# Exercise description:
Pick each line that has "donut" out of the records.

# Dataset records:
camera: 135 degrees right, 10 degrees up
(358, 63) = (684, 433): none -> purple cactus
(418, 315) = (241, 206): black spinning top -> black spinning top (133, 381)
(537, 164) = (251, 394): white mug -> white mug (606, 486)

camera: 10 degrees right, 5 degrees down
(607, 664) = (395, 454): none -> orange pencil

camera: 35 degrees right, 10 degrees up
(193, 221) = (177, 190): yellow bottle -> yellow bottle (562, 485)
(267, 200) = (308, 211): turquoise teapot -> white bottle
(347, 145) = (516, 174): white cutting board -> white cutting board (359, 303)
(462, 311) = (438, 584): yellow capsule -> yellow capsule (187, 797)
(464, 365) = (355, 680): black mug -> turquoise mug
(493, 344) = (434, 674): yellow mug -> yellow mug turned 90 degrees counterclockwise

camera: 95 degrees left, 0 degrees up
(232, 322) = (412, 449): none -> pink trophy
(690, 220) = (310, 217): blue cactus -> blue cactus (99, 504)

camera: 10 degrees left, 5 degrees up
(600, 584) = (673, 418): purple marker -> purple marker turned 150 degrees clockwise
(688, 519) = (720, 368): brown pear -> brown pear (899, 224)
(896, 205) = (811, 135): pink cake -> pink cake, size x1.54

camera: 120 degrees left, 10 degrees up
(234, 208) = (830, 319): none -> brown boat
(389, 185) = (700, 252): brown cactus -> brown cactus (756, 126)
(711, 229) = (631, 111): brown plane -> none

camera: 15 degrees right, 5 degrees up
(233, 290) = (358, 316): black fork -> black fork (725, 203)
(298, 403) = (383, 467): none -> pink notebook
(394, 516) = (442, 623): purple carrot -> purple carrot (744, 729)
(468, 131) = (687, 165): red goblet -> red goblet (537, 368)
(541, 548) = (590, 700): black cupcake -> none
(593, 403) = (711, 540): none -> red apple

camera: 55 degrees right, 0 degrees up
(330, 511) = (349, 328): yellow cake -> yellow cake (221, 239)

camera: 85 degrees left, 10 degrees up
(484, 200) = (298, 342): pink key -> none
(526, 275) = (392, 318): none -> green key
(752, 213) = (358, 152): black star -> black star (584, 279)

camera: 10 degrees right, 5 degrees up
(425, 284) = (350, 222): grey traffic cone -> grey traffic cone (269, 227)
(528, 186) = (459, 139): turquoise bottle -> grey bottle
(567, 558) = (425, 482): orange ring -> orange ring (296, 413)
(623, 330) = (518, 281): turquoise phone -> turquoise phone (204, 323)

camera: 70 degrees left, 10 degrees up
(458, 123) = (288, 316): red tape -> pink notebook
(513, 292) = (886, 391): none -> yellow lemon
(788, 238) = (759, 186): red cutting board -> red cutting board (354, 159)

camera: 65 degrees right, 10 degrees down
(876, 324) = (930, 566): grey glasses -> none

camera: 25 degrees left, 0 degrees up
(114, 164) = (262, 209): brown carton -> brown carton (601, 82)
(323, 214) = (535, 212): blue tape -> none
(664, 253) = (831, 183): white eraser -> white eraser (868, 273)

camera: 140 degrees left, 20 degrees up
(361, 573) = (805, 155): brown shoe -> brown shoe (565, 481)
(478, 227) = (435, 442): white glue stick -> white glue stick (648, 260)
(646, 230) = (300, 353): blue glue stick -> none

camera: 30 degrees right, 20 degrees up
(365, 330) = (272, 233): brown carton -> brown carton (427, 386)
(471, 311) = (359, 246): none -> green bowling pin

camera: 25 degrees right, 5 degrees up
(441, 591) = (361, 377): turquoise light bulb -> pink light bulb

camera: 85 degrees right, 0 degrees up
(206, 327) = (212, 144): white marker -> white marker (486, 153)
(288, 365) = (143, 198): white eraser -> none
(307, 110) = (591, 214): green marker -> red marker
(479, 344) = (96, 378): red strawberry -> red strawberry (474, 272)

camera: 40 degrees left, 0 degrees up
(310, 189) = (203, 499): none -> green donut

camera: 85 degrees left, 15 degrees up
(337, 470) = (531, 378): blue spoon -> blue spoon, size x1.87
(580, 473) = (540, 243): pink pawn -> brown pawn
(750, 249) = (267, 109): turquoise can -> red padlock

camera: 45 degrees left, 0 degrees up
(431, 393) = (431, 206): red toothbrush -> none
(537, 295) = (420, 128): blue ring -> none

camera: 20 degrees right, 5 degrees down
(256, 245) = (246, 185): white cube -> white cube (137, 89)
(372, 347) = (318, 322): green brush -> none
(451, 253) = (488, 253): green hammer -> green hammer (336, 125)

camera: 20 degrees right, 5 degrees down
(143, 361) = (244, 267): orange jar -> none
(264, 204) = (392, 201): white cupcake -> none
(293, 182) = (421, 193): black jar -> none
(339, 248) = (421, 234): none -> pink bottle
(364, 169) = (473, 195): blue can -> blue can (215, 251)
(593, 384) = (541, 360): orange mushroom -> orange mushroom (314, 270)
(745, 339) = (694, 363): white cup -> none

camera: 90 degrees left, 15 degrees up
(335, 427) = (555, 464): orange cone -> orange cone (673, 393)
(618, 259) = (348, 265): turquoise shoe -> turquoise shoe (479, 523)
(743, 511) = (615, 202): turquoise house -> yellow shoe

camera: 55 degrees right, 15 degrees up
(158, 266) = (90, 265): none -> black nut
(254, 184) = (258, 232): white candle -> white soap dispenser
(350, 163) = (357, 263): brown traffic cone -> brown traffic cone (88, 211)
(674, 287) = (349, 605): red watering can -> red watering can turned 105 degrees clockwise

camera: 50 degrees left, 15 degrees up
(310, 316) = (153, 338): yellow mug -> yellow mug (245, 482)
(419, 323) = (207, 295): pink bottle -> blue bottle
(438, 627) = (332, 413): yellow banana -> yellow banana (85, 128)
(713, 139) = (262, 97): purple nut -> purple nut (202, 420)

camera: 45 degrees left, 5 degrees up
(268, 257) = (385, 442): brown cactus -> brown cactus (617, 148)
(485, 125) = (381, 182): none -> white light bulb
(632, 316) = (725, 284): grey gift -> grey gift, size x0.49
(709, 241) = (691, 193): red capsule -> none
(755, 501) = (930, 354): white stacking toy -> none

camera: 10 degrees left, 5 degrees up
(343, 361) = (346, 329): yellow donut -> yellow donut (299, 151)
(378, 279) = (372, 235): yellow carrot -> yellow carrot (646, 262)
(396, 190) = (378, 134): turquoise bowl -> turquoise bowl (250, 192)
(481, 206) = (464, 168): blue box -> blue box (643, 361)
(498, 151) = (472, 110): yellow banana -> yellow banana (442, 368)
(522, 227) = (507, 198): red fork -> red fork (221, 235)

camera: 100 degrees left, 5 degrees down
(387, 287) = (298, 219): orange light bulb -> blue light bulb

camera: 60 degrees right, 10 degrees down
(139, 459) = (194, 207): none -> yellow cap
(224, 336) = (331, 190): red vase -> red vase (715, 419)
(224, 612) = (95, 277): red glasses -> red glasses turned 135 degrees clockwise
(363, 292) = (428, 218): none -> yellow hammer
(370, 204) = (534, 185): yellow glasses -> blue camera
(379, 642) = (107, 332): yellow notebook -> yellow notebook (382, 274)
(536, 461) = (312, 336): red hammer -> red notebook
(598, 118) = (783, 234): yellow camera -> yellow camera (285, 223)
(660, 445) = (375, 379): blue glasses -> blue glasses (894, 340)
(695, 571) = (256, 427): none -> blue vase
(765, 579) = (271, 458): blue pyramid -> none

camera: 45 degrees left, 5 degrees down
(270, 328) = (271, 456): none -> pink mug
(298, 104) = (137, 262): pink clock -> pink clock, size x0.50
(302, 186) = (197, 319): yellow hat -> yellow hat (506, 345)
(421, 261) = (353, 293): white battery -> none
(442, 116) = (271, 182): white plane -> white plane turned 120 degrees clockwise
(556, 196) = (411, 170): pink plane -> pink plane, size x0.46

# Written response:
(310, 189) = (203, 499): none -> green donut
(343, 361) = (346, 329): yellow donut -> yellow donut (299, 151)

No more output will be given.